### [Instructions for the task]
What are the lines below, starting at the line containing "U36: OR CD4071" and ending at the line containing "U37: XOR CD4070"? Write them out exactly, ends included, without pictures.

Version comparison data

· · · · · · ·

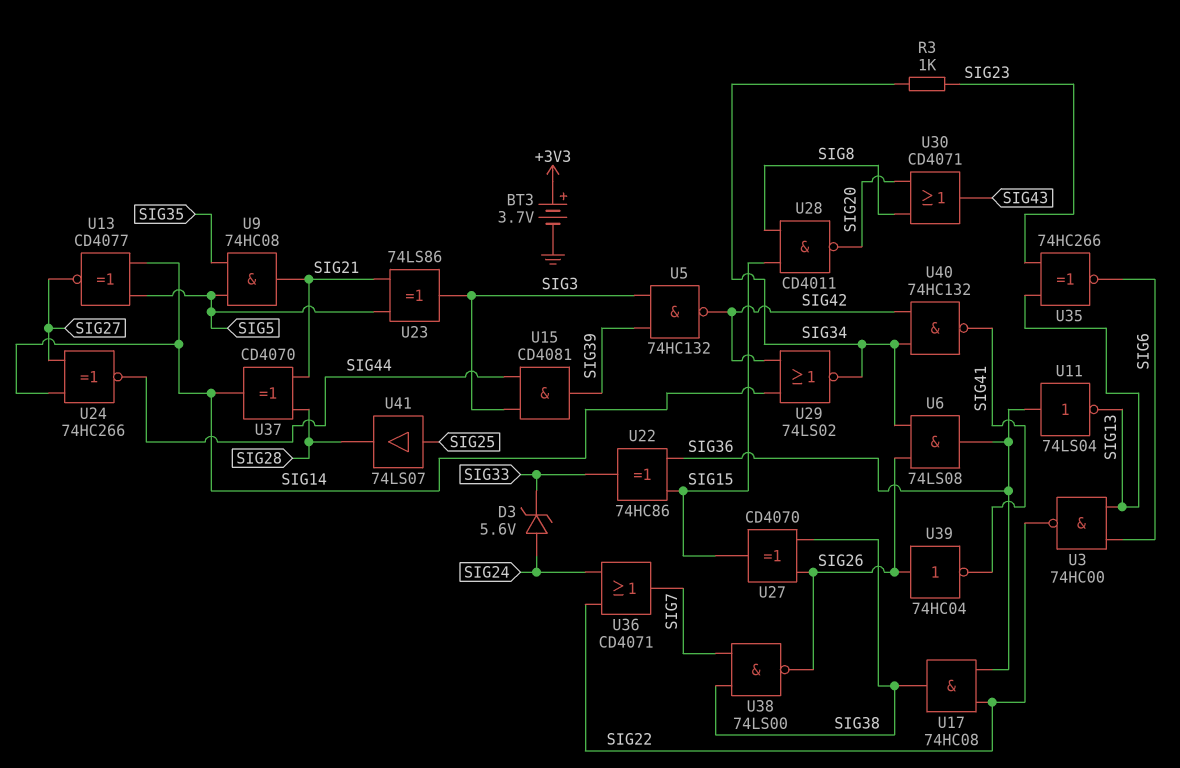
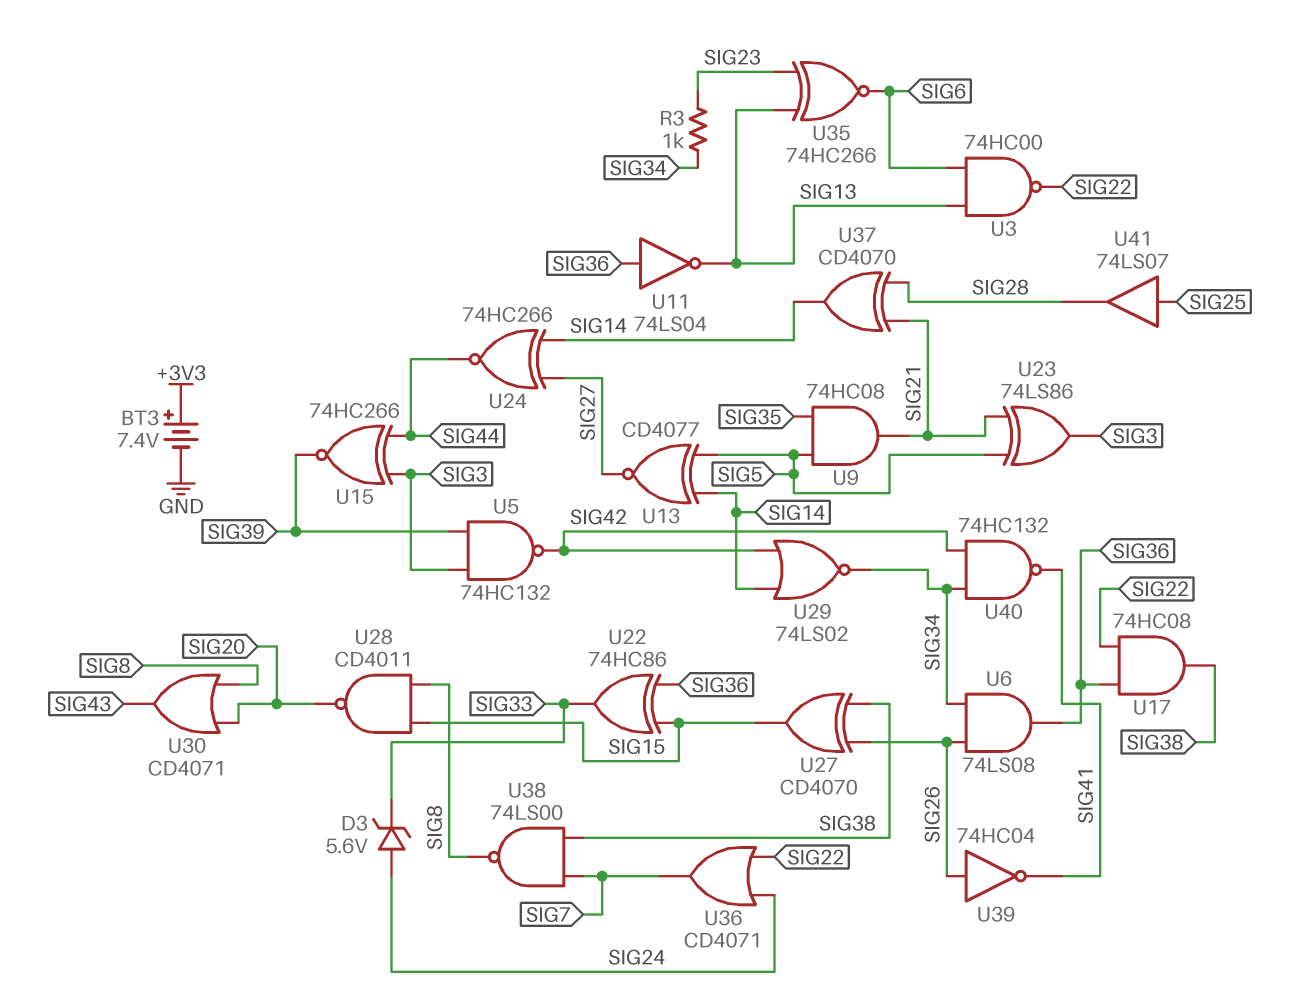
BT3: 3.7V (plus +3V3, minus GND) -> 7.4V (plus +3V3, minus GND)
U15: AND CD4081 (in SIG3, in SIG44, out SIG39) -> XNOR 74HC266 (in SIG3, in SIG44, out SIG39)
U38: NAND 74LS00 (in SIG7, in SIG38, out SIG26) -> NAND 74LS00 (in SIG7, in SIG38, out SIG8)

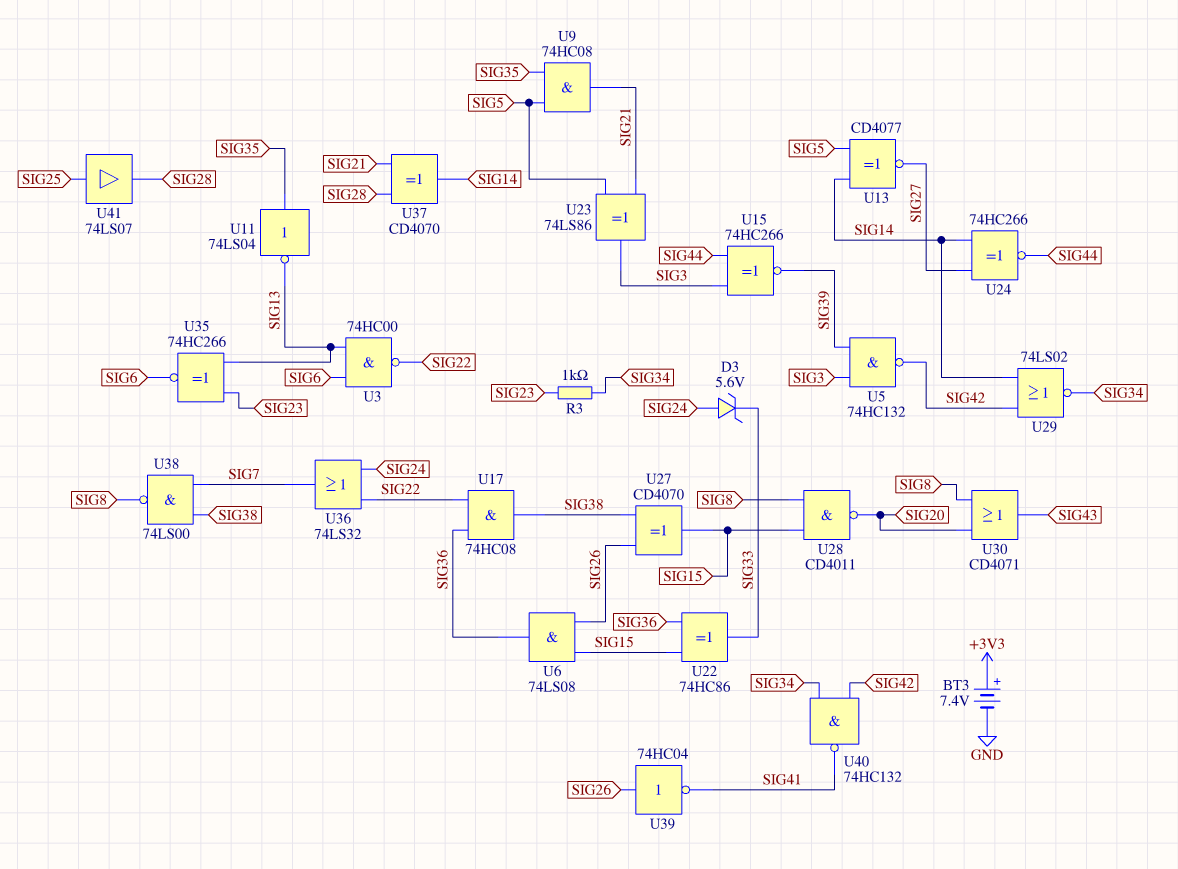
U6: AND 74LS08 (in SIG26, in SIG34, out SIG36) -> AND 74LS08 (in SIG15, in SIG26, out SIG36)
U11: NOT 74LS04 (in SIG36, out SIG13) -> NOT 74LS04 (in SIG35, out SIG13)
U36: OR CD4071 (in SIG22, in SIG24, out SIG7) -> OR 74LS32 (in SIG22, in SIG24, out SIG7)

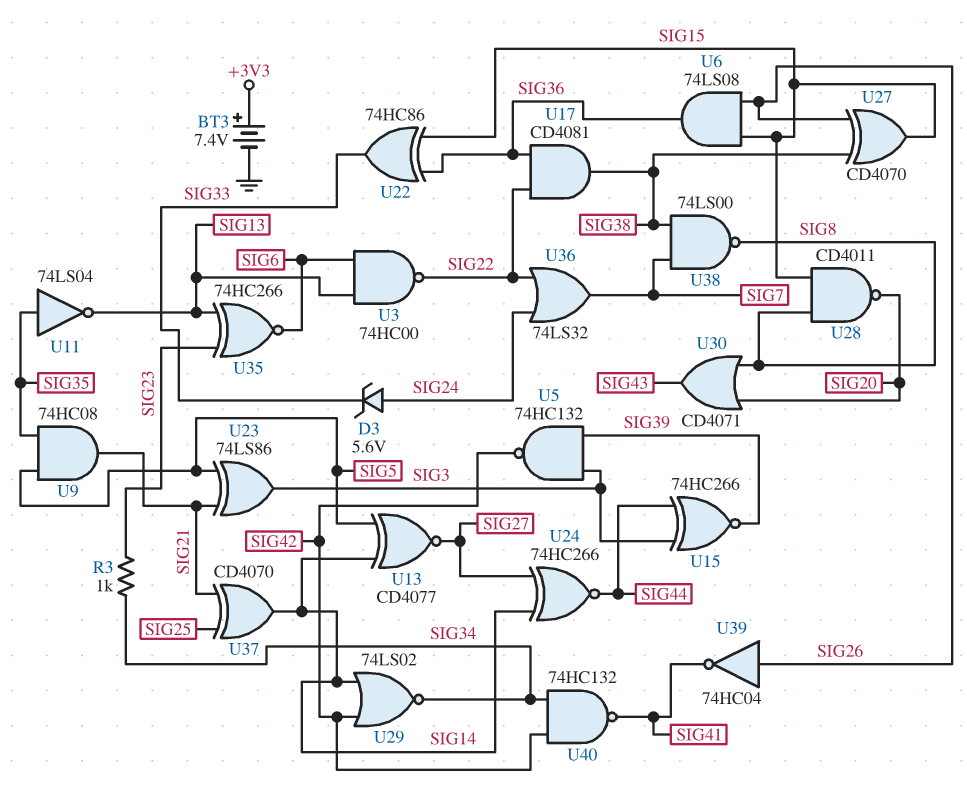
U17: AND 74HC08 (in SIG22, in SIG36, out SIG38) -> AND CD4081 (in SIG22, in SIG36, out SIG38)
U37: XOR CD4070 (in SIG21, in SIG28, out SIG14) -> XOR CD4070 (in SIG21, in SIG25, out SIG14)
U41: buffer 74LS07 (in SIG25, out SIG28) -> none

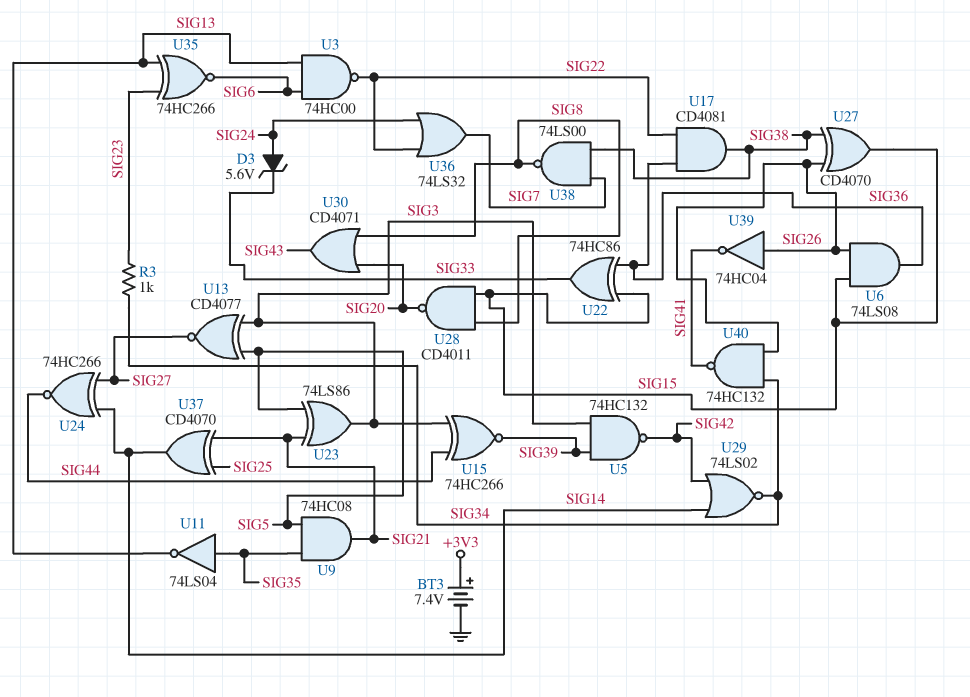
U13: XNOR CD4077 (in SIG5, in SIG14, out SIG27) -> XNOR CD4077 (in SIG3, in SIG5, out SIG27)
U40: NAND 74HC132 (in SIG34, in SIG42, out SIG41) -> NAND 74HC132 (in SIG26, in SIG34, out SIG41)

· · · · · · ·

### [Solution for this task]
U36: OR CD4071 (in SIG22, in SIG24, out SIG7) -> OR 74LS32 (in SIG22, in SIG24, out SIG7)

U17: AND 74HC08 (in SIG22, in SIG36, out SIG38) -> AND CD4081 (in SIG22, in SIG36, out SIG38)
U37: XOR CD4070 (in SIG21, in SIG28, out SIG14) -> XOR CD4070 (in SIG21, in SIG25, out SIG14)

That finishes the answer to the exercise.